Exercise directions:
Working through the data below, reproduce word for word the line with "none -> brown round brick G4 level 1" and every line after it, both ends included, and omit the pictures.

** Opening Listed records block **

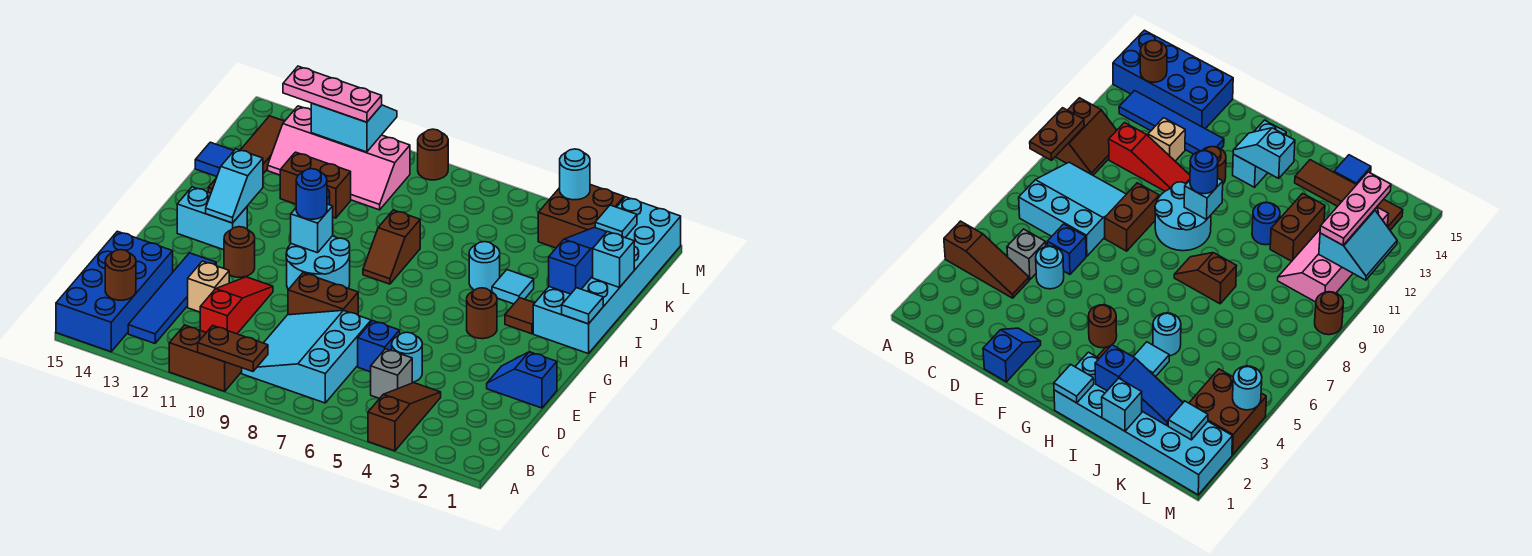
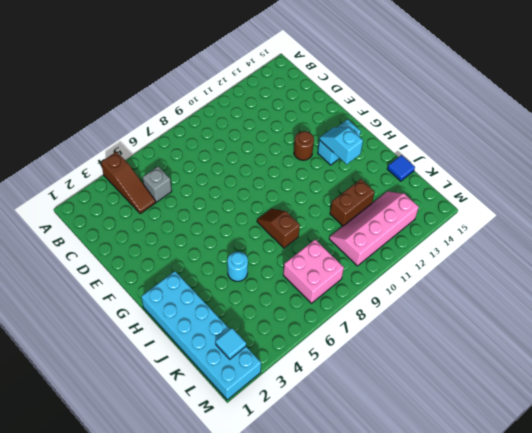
pink brick K7:L8 level 1 -> none
none -> brown slope A10:B11 level 1 top A
none -> blue brick A14:D15 level 1
none -> cyan slope B7:D9 level 1 top 7
none -> blue tile B13:E13 level 1

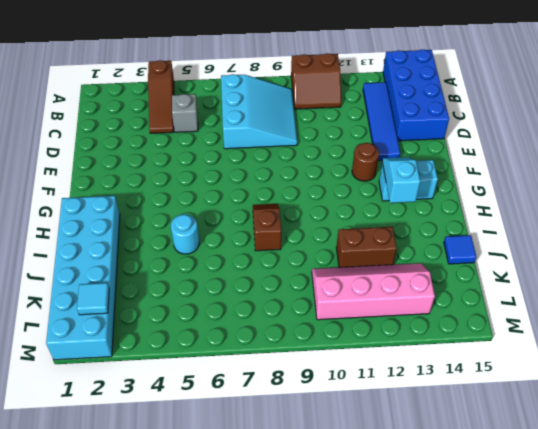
none -> red slope C11:E11 level 1 top C
none -> cyan round brick D5 level 1
none -> blue brick D6 level 1
none -> tan brick D12 level 1

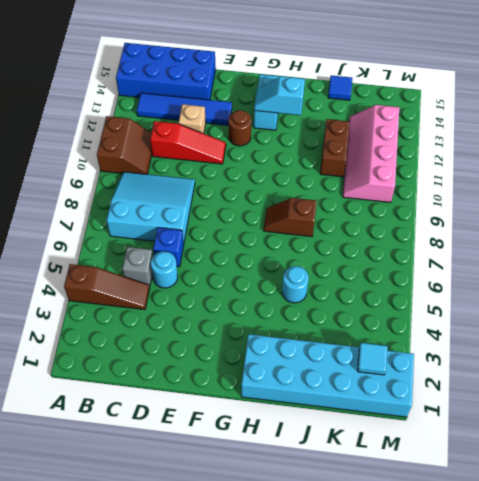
none -> blue slope E1:E2 level 1 top 1
none -> brown brick E8:E9 level 1
none -> cyan round brick F9:G10 level 1
none -> brown round brick G4 level 1

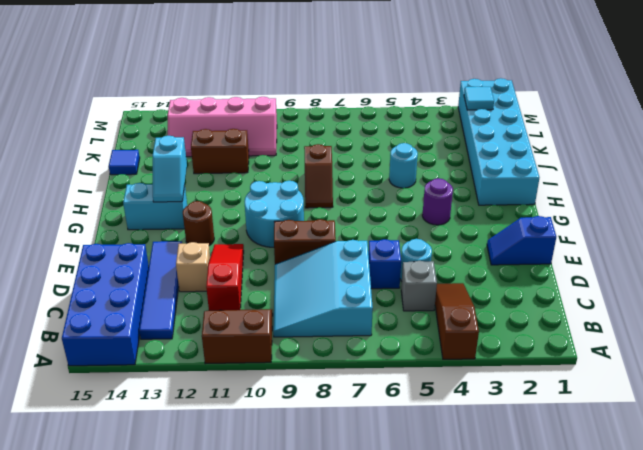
purple round brick G4 level 1 -> brown round brick G4 level 1
none -> brown tile H3 level 1
none -> cyan tile I4 level 1
none -> blue round brick I11 level 1
none -> brown tile I14:L14 level 1

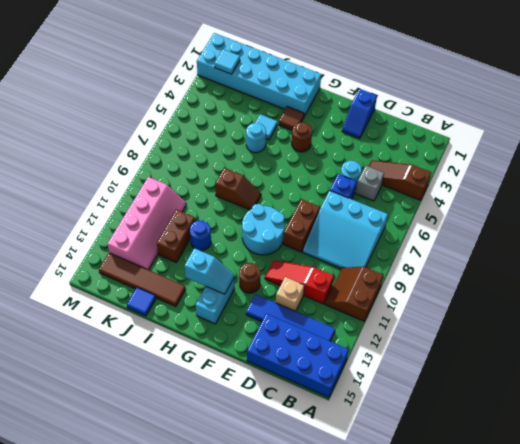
none -> brown brick L3:M4 level 1
none -> brown round brick M9 level 1
none -> brown plate A9:A10 level 2
none -> brown round brick B14 level 2

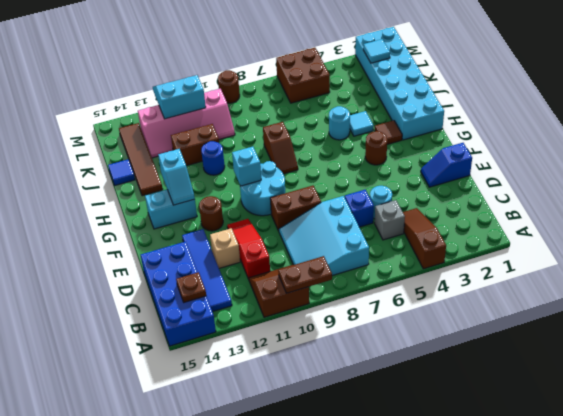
brown plate B14 level 2 -> brown round brick B14 level 2
brown brick L5:M6 level 1 -> brown brick L3:M4 level 1
none -> cyan tile H1 level 2
none -> blue slope I2:K2 level 2 top I
none -> cyan brick J1 level 2
none -> cyan round brick M4 level 2

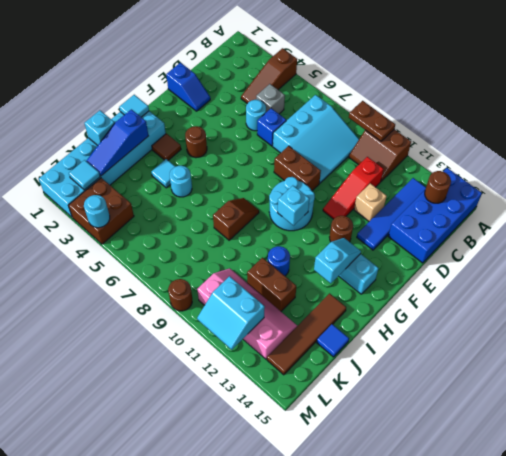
none -> blue round brick G10 level 3
none -> pink plate L11:L13 level 3

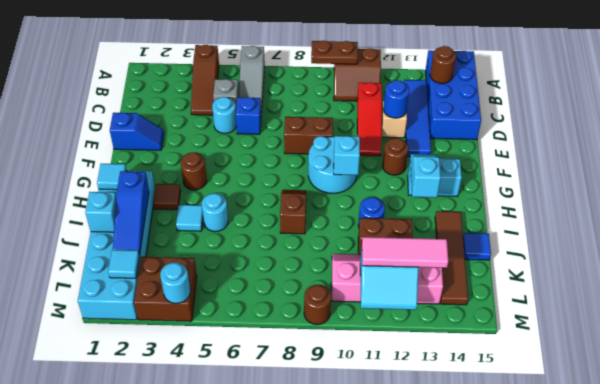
grey slope A6:C6 level 1 top A -> none
blue round brick D12 level 2 -> blue round brick G10 level 3
pink tile L11:L13 level 3 -> pink plate L11:L13 level 3
none -> cyan slope B7:D9 level 1 top 7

** Closing Listed records block **

Exercise answer:
none -> brown round brick G4 level 1

purple round brick G4 level 1 -> brown round brick G4 level 1
none -> brown tile H3 level 1
none -> cyan tile I4 level 1
none -> blue round brick I11 level 1
none -> brown tile I14:L14 level 1

none -> brown brick L3:M4 level 1
none -> brown round brick M9 level 1
none -> brown plate A9:A10 level 2
none -> brown round brick B14 level 2

brown plate B14 level 2 -> brown round brick B14 level 2
brown brick L5:M6 level 1 -> brown brick L3:M4 level 1
none -> cyan tile H1 level 2
none -> blue slope I2:K2 level 2 top I
none -> cyan brick J1 level 2
none -> cyan round brick M4 level 2

none -> blue round brick G10 level 3
none -> pink plate L11:L13 level 3

grey slope A6:C6 level 1 top A -> none
blue round brick D12 level 2 -> blue round brick G10 level 3
pink tile L11:L13 level 3 -> pink plate L11:L13 level 3
none -> cyan slope B7:D9 level 1 top 7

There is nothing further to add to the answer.